Material provided:
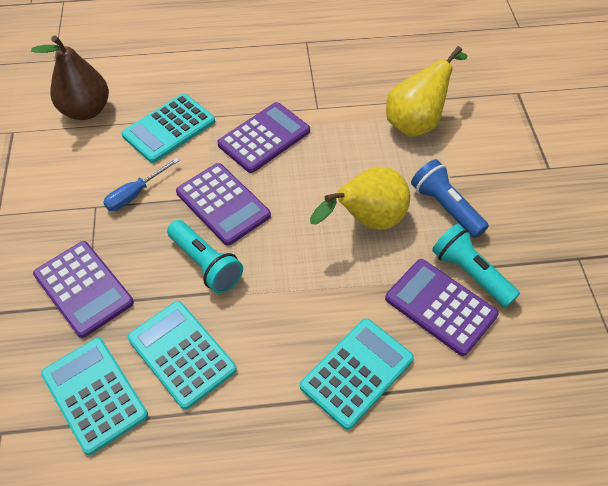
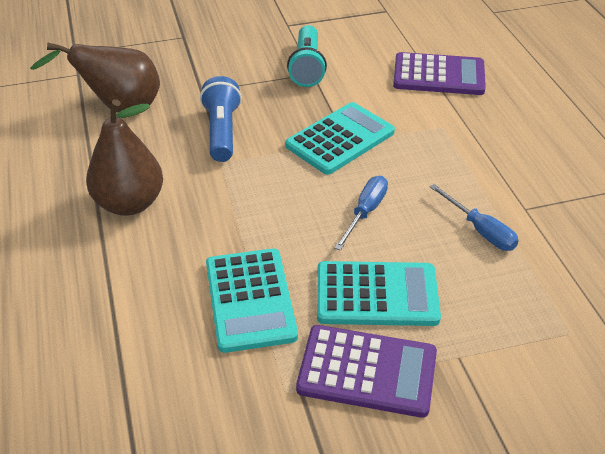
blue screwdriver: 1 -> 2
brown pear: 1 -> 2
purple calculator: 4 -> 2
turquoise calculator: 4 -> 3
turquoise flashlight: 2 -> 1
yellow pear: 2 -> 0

What the exercise asks: Show every line from the listing above in which the string "calculator" appears.

Exercise answer:
purple calculator: 4 -> 2
turquoise calculator: 4 -> 3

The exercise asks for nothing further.